→ **SUPPLIED ENTRIES**
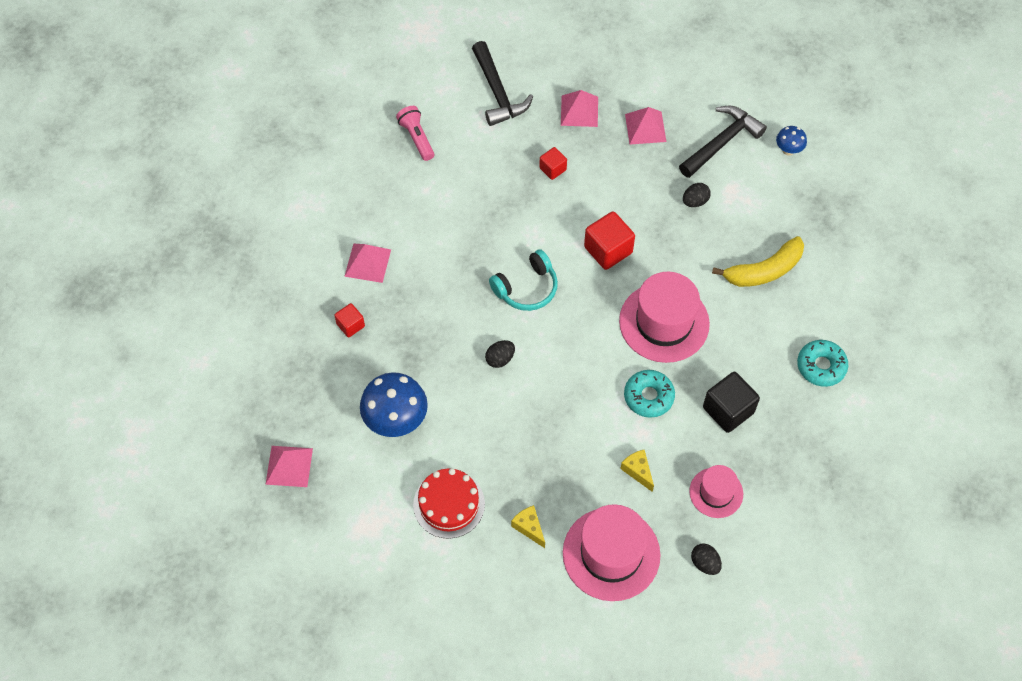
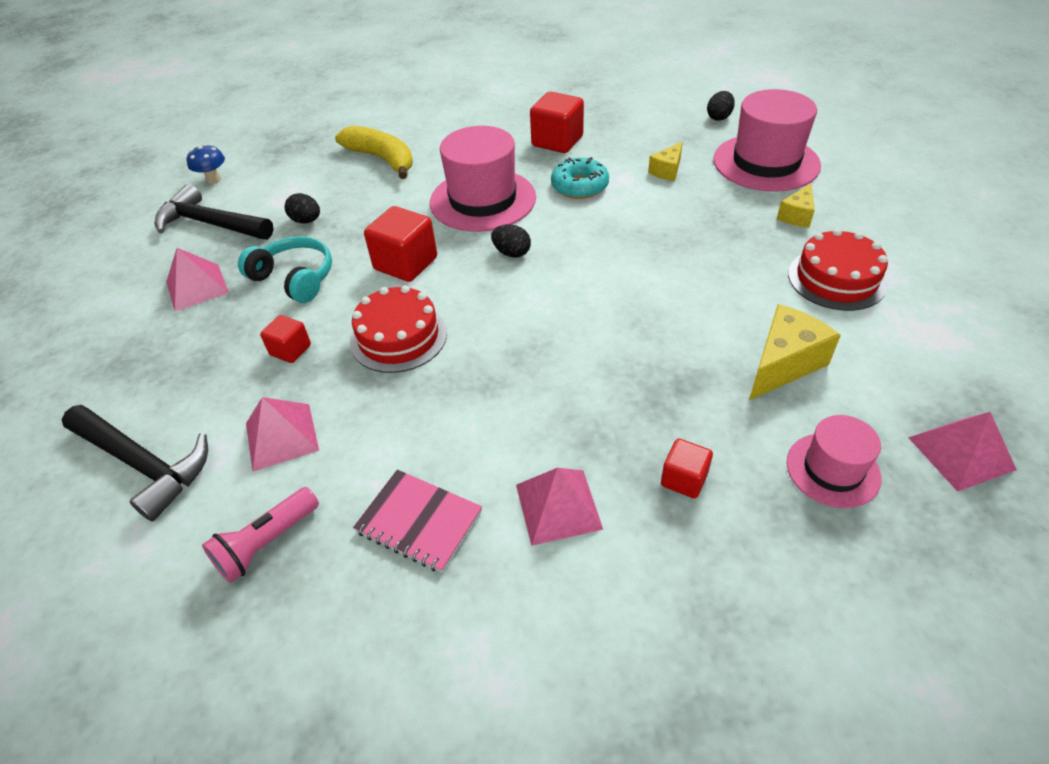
camera: 110 degrees left, 15 degrees down
(393, 201) = (419, 521): none -> pink notebook
(396, 421) = (783, 364): blue mushroom -> yellow cheese
(497, 92) = (143, 464): black hammer -> black hammer turned 75 degrees clockwise
(500, 359) = (617, 301): black egg -> black egg (512, 253)
(526, 288) = (500, 312): turquoise headphones -> turquoise headphones (294, 278)
(533, 227) = (398, 337): none -> red cake
(579, 111) = (174, 356): pink pyramid -> pink pyramid (281, 436)
(716, 492) = (647, 128): pink hat -> pink hat (832, 470)
(728, 410) = (557, 141): black cube -> red cube
(821, 366) = (474, 109): turquoise donut -> none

→ **TASK GOAL**
Please copy the data shown above word for word, omitting the pictures.

→ **ANSWER TO THE PROBLEM**
camera: 110 degrees left, 15 degrees down
(393, 201) = (419, 521): none -> pink notebook
(396, 421) = (783, 364): blue mushroom -> yellow cheese
(497, 92) = (143, 464): black hammer -> black hammer turned 75 degrees clockwise
(500, 359) = (617, 301): black egg -> black egg (512, 253)
(526, 288) = (500, 312): turquoise headphones -> turquoise headphones (294, 278)
(533, 227) = (398, 337): none -> red cake
(579, 111) = (174, 356): pink pyramid -> pink pyramid (281, 436)
(716, 492) = (647, 128): pink hat -> pink hat (832, 470)
(728, 410) = (557, 141): black cube -> red cube
(821, 366) = (474, 109): turquoise donut -> none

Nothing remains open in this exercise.